---- Records
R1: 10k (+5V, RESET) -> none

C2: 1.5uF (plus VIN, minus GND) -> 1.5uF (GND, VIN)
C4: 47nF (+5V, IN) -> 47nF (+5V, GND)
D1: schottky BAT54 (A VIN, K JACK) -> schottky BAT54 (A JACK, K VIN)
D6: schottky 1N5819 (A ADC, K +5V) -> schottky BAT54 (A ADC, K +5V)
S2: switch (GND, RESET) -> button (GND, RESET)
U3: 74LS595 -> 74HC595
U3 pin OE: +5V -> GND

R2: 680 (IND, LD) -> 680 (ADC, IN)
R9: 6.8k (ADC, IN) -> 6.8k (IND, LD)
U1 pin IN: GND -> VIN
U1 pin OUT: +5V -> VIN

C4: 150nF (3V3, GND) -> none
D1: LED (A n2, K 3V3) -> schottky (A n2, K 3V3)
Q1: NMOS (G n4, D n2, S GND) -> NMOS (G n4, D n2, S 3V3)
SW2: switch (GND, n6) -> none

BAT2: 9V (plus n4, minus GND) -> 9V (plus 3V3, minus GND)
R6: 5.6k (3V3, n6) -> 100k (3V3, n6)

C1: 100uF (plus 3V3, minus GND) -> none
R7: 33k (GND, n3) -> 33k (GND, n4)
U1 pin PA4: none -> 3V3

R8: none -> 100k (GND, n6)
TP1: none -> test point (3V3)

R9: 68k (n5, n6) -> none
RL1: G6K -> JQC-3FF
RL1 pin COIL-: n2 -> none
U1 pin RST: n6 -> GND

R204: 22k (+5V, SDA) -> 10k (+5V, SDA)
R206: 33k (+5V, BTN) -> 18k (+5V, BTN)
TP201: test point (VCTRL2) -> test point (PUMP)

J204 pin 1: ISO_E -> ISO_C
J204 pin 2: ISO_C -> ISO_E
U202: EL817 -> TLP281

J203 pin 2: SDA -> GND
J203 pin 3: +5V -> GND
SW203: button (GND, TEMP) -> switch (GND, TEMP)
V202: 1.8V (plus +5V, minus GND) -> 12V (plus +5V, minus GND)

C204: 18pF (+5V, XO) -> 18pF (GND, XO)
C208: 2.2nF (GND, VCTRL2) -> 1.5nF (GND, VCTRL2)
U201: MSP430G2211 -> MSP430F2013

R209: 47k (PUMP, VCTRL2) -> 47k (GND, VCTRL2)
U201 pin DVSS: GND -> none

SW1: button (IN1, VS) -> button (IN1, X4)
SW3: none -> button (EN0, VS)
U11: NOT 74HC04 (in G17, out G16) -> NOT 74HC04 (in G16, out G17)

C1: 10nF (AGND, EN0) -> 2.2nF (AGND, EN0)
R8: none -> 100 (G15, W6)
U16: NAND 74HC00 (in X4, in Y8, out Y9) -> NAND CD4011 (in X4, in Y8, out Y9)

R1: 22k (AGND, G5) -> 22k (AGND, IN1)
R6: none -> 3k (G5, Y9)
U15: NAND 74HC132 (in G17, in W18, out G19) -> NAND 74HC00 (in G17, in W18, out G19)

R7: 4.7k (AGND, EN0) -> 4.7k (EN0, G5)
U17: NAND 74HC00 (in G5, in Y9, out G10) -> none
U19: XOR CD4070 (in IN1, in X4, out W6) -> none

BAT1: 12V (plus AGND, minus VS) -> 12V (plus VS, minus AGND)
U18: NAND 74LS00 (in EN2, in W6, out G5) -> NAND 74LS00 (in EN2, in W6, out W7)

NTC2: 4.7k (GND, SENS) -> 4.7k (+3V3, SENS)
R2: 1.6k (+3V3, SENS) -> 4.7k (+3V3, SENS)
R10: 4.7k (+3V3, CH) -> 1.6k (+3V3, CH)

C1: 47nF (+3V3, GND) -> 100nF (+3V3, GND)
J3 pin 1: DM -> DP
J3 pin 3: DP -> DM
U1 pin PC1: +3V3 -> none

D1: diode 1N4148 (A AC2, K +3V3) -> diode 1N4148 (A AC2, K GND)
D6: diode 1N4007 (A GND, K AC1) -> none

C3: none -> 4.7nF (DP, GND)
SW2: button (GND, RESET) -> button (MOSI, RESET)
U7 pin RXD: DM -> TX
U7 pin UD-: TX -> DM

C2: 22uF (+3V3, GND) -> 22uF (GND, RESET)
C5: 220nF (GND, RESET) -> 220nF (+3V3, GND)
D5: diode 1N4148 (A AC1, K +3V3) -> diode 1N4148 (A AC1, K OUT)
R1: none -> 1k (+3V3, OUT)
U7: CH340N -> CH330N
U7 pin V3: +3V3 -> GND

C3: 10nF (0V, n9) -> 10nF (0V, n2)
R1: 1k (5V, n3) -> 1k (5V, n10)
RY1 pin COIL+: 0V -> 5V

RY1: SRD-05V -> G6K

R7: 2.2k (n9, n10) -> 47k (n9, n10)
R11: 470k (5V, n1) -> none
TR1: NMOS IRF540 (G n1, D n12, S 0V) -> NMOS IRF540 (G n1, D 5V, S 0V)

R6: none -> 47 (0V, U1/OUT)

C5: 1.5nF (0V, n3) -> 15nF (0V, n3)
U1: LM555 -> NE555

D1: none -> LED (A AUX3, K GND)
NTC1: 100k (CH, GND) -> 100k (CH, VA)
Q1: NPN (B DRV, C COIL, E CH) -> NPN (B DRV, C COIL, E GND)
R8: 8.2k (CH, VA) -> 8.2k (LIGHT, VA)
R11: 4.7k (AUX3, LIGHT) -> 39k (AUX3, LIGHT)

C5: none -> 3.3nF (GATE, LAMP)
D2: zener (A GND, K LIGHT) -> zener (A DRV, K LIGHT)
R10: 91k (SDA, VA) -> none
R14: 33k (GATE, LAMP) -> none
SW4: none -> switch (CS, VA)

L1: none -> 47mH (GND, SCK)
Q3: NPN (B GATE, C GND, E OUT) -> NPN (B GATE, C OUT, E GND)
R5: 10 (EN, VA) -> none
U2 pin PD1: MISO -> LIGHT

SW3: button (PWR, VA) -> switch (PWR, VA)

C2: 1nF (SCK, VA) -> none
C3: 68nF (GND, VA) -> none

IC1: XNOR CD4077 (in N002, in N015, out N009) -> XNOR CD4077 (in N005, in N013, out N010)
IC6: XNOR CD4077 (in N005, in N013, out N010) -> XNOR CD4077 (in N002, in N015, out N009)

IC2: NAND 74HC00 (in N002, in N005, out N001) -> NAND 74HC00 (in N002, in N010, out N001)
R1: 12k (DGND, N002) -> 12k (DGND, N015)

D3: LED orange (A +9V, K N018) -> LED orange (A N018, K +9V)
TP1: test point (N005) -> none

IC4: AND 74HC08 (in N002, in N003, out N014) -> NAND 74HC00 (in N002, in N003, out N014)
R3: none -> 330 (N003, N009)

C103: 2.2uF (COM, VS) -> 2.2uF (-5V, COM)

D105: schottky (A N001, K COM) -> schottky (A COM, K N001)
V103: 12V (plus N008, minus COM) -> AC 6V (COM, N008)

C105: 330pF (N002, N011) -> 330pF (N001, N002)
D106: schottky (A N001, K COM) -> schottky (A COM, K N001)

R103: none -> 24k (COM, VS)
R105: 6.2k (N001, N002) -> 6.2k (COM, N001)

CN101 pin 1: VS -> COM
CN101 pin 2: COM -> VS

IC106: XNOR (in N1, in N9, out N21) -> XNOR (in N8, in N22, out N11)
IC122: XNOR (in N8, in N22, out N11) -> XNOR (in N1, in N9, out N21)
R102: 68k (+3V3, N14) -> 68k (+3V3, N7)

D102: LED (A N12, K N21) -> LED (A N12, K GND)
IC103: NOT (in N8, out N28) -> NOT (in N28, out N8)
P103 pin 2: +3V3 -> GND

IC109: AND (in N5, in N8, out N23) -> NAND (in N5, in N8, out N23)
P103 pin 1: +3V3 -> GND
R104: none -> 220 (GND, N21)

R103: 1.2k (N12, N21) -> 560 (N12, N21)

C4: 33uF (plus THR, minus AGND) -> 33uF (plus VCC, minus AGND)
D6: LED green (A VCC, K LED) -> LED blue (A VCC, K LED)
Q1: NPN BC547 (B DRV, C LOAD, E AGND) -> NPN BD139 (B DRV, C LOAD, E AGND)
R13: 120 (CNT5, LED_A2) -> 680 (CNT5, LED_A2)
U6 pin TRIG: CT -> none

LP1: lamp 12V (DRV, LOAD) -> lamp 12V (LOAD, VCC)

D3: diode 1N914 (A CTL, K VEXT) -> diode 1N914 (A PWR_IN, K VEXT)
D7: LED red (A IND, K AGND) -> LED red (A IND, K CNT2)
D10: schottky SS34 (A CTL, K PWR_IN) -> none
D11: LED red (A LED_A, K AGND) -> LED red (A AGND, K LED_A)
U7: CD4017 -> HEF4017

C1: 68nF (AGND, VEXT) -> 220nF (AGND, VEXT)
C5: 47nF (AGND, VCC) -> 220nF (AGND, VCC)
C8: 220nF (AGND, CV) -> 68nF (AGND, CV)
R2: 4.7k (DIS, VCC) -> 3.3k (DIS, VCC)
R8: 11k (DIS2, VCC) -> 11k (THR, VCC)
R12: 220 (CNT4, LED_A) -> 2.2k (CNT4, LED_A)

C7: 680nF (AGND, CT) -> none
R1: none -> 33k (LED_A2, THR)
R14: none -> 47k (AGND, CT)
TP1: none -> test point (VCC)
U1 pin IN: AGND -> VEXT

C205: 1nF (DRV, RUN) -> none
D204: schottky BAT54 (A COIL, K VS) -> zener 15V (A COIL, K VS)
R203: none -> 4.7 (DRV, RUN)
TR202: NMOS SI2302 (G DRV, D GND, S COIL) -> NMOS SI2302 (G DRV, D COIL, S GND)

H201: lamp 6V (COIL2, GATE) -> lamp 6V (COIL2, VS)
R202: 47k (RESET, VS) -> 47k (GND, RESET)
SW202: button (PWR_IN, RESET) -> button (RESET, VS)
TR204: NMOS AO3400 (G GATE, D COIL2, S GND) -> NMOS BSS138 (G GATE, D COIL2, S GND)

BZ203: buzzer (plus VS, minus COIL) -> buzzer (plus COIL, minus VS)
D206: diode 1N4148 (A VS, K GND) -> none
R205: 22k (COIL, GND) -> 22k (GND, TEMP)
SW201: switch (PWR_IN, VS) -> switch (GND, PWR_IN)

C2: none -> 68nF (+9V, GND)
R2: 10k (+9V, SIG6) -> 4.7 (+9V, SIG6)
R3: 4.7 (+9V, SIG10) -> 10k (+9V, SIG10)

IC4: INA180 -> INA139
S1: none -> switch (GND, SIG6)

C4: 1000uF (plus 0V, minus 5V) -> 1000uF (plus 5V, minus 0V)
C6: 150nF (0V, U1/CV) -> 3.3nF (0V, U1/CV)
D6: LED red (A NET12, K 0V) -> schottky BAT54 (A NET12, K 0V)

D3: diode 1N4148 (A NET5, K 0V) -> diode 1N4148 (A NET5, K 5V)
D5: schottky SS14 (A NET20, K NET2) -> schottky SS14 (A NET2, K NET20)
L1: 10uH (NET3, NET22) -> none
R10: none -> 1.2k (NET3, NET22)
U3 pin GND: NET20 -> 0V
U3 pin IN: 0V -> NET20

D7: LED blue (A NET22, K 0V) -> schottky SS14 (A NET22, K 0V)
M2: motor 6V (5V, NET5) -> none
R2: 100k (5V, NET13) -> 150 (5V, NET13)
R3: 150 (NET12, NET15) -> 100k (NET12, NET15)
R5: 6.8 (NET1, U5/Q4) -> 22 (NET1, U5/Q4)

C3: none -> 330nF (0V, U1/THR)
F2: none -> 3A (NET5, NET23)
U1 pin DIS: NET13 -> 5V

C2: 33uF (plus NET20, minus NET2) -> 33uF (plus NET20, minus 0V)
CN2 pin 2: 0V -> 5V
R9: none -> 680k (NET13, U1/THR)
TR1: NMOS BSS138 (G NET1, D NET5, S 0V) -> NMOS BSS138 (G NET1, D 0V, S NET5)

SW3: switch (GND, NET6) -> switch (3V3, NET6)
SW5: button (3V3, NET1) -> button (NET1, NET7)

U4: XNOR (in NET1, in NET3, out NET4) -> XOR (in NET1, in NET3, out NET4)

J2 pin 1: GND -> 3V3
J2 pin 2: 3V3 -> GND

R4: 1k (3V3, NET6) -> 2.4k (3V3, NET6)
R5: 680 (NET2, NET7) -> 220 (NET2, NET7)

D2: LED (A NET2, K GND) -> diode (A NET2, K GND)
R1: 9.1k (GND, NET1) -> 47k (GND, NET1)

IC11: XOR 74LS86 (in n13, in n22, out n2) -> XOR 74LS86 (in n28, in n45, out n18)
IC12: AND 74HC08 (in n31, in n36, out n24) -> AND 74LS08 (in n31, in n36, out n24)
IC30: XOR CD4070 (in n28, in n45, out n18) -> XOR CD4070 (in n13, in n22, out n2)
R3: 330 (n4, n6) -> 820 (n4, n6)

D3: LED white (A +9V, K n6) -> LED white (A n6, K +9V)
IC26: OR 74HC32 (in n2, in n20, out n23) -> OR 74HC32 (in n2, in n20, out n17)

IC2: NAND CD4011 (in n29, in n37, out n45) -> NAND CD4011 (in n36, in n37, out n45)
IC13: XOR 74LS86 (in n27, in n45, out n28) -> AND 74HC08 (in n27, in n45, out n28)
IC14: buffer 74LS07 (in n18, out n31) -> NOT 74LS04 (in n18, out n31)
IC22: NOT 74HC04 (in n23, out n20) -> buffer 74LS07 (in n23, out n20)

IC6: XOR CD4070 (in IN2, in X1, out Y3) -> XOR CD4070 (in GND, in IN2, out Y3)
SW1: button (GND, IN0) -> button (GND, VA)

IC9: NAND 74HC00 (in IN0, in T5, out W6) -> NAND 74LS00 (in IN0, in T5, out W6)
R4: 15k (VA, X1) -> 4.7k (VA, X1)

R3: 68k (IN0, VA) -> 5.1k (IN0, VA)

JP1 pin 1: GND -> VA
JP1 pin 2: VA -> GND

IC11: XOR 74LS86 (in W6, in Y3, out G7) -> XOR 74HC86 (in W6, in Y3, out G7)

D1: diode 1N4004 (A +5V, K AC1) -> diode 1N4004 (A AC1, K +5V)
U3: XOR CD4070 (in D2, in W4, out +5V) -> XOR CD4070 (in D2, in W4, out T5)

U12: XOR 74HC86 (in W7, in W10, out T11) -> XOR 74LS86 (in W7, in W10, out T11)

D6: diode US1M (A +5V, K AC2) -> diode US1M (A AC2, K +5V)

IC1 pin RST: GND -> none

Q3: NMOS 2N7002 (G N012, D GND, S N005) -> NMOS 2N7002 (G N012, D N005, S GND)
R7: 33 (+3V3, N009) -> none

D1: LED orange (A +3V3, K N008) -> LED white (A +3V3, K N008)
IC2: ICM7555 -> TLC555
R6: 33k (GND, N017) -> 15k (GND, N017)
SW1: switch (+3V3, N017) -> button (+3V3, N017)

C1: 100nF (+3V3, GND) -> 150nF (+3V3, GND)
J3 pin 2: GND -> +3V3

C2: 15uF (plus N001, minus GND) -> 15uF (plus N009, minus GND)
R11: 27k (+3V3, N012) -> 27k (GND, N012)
--------
The problem: Retype exactly the lines above, from the one with "IC1: XNOR CD4077" through the one with "D102: LED (A", inclusive.

Exercise output:
IC1: XNOR CD4077 (in N002, in N015, out N009) -> XNOR CD4077 (in N005, in N013, out N010)
IC6: XNOR CD4077 (in N005, in N013, out N010) -> XNOR CD4077 (in N002, in N015, out N009)

IC2: NAND 74HC00 (in N002, in N005, out N001) -> NAND 74HC00 (in N002, in N010, out N001)
R1: 12k (DGND, N002) -> 12k (DGND, N015)

D3: LED orange (A +9V, K N018) -> LED orange (A N018, K +9V)
TP1: test point (N005) -> none

IC4: AND 74HC08 (in N002, in N003, out N014) -> NAND 74HC00 (in N002, in N003, out N014)
R3: none -> 330 (N003, N009)

C103: 2.2uF (COM, VS) -> 2.2uF (-5V, COM)

D105: schottky (A N001, K COM) -> schottky (A COM, K N001)
V103: 12V (plus N008, minus COM) -> AC 6V (COM, N008)

C105: 330pF (N002, N011) -> 330pF (N001, N002)
D106: schottky (A N001, K COM) -> schottky (A COM, K N001)

R103: none -> 24k (COM, VS)
R105: 6.2k (N001, N002) -> 6.2k (COM, N001)

CN101 pin 1: VS -> COM
CN101 pin 2: COM -> VS

IC106: XNOR (in N1, in N9, out N21) -> XNOR (in N8, in N22, out N11)
IC122: XNOR (in N8, in N22, out N11) -> XNOR (in N1, in N9, out N21)
R102: 68k (+3V3, N14) -> 68k (+3V3, N7)

D102: LED (A N12, K N21) -> LED (A N12, K GND)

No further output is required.